WHAT IS REQUIRED:
Scan the material that follows. Copy every line containing the word "grey".

##############################

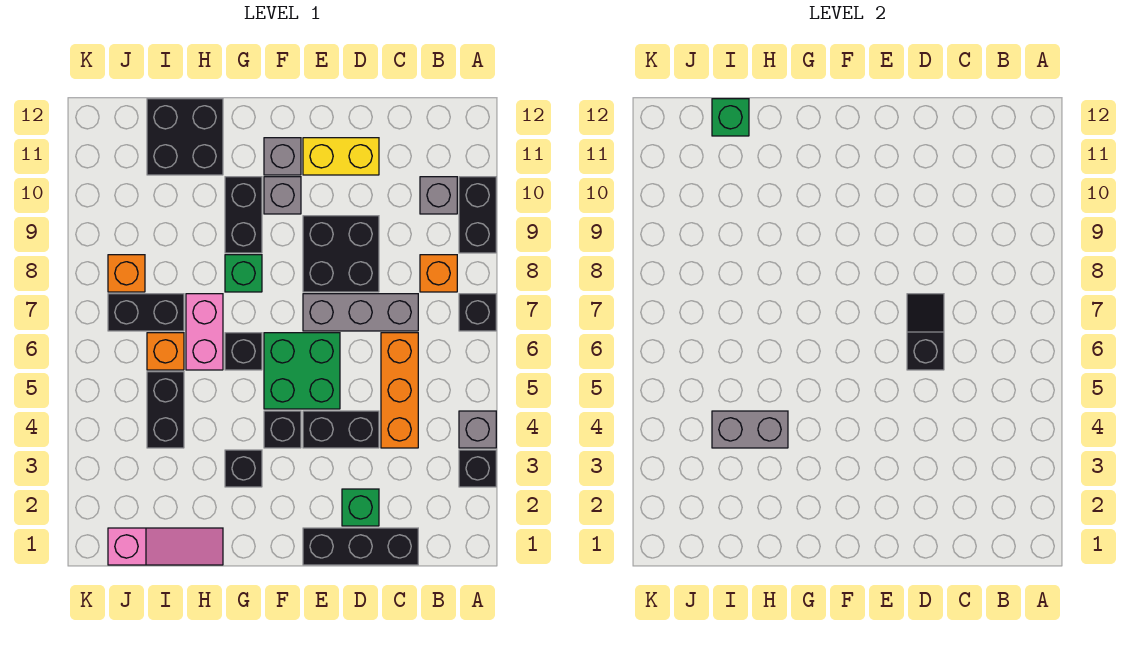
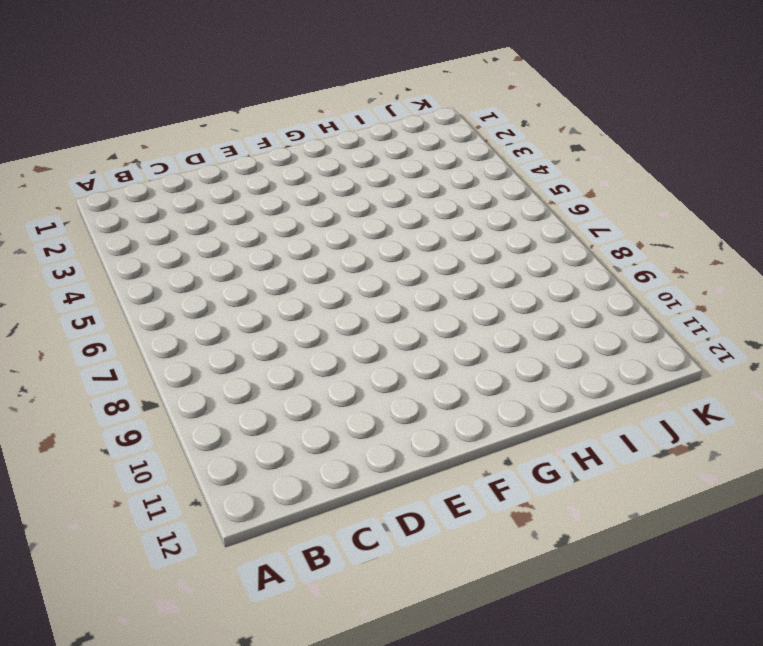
none -> black brick A3 level 1
none -> grey brick A4 level 1
none -> black brick A7 level 1
none -> black brick A9:A10 level 1

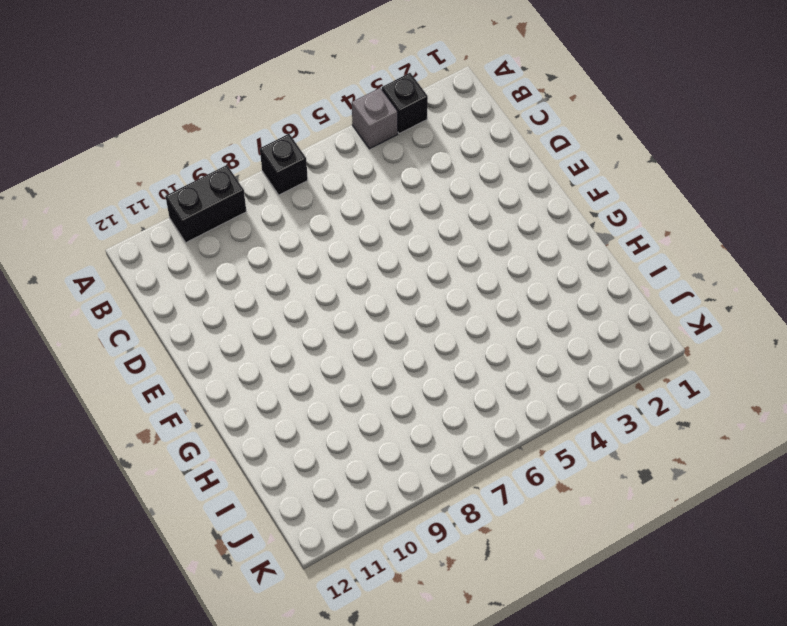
none -> orange brick B8 level 1
none -> grey brick B10 level 1
none -> black brick C1:E1 level 1
none -> orange brick C4:C6 level 1

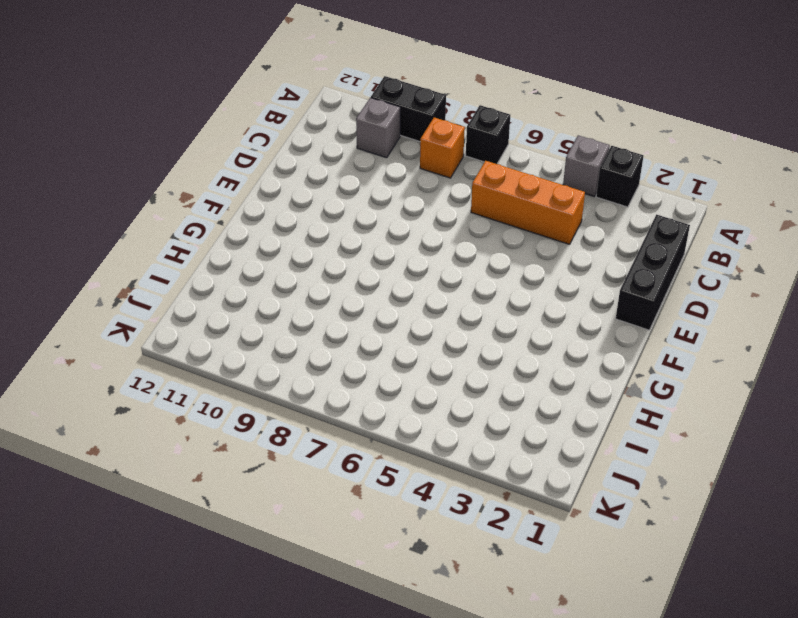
none -> grey brick C7:E7 level 1
none -> green brick D2 level 1
none -> black brick D4:E4 level 1
none -> black brick D8:E9 level 1

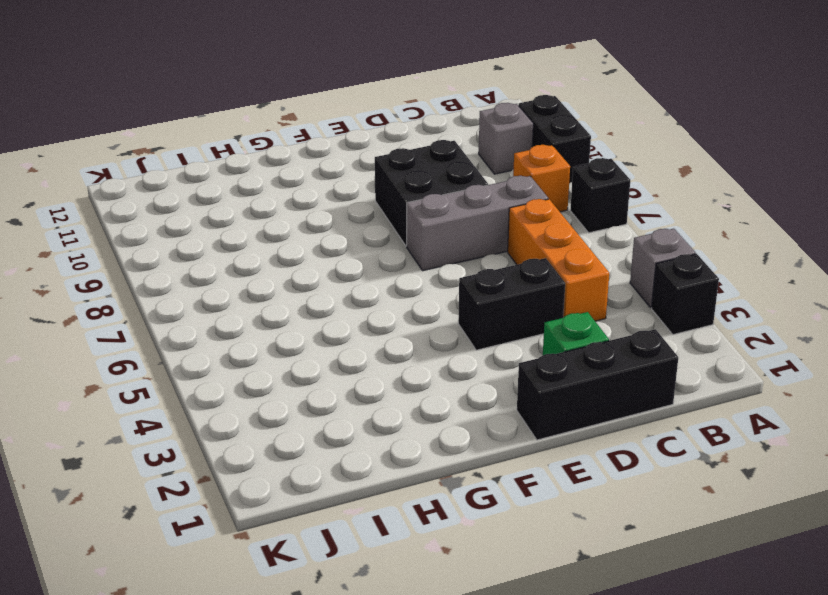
none -> yellow brick D11:E11 level 1
none -> green brick E5:F6 level 1
none -> black brick F4 level 1
none -> grey brick F10 level 1

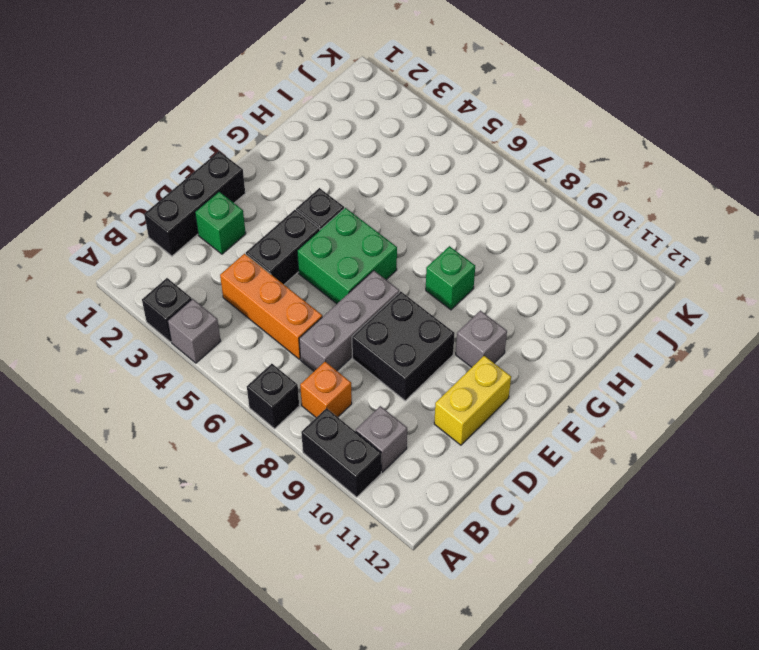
none -> grey brick F11 level 1
none -> black brick G3 level 1
none -> black brick G6 level 1
none -> black brick G9:G10 level 1

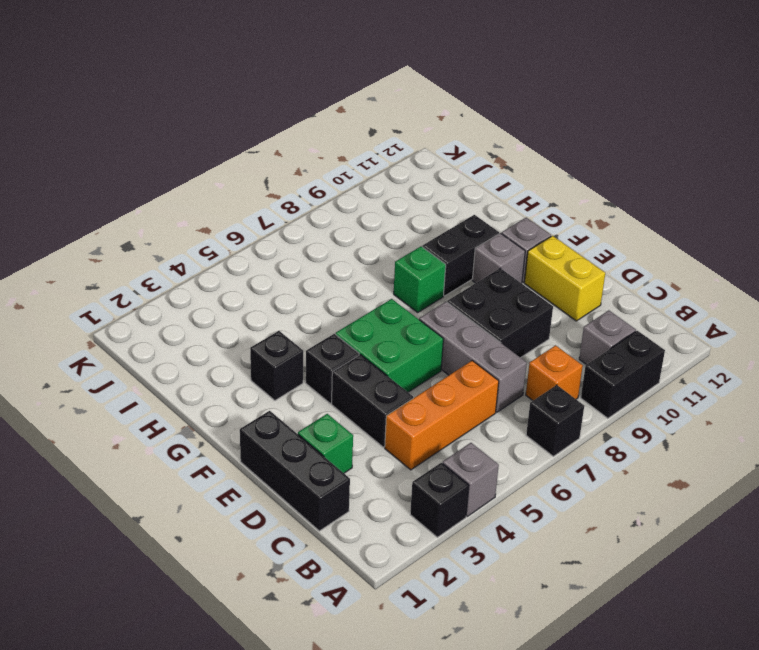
none -> black brick G6 level 1
none -> pink slope H1:J1 level 1 top J
none -> pink brick H6:H7 level 1
none -> black brick H11:I12 level 1

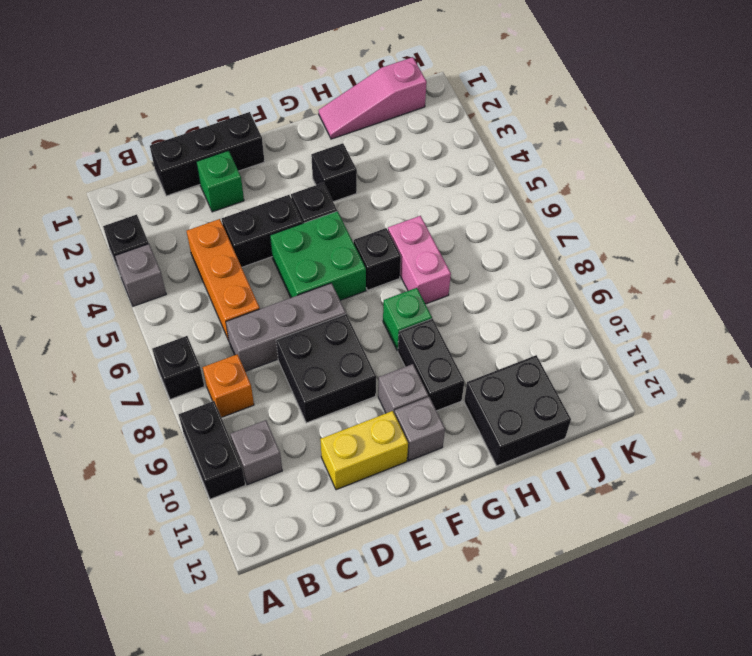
none -> black brick I4:I5 level 1
none -> orange brick I6 level 1
none -> black brick I7:J7 level 1
none -> orange brick J8 level 1

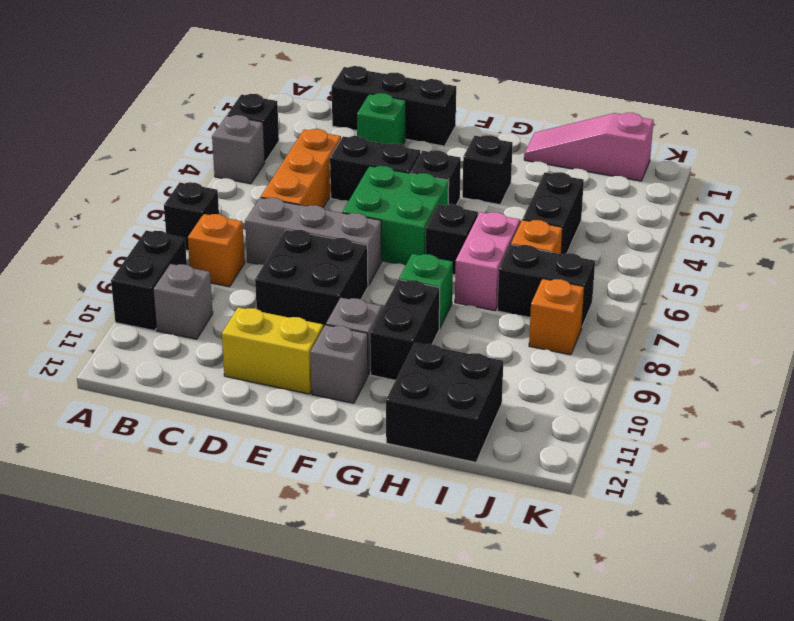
none -> black slope D6:D7 level 2 top 6
none -> grey brick H4:I4 level 2
none -> green brick I12 level 2

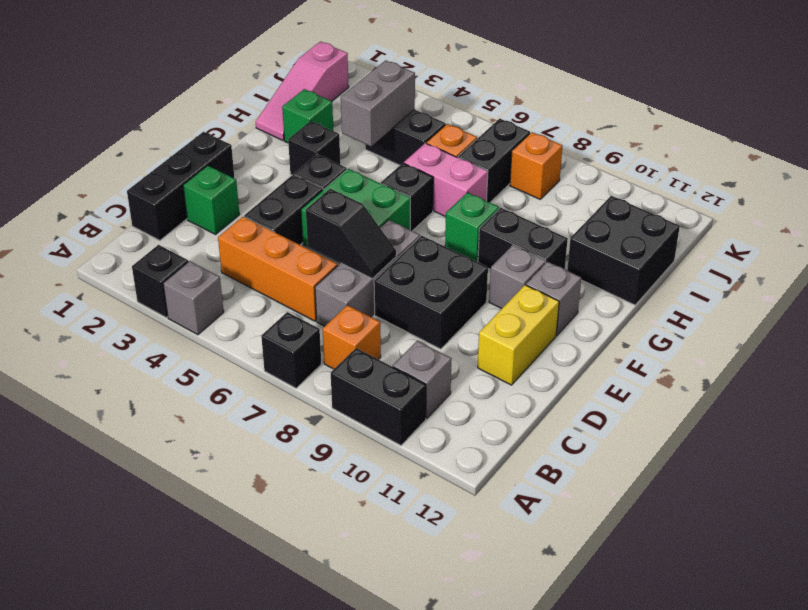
green brick H2 level 1 -> green brick I12 level 2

##############################

RESPONSE FOR THIS EXERCISE:
none -> grey brick A4 level 1
none -> grey brick B10 level 1
none -> grey brick C7:E7 level 1
none -> grey brick F10 level 1
none -> grey brick F11 level 1
none -> grey brick H4:I4 level 2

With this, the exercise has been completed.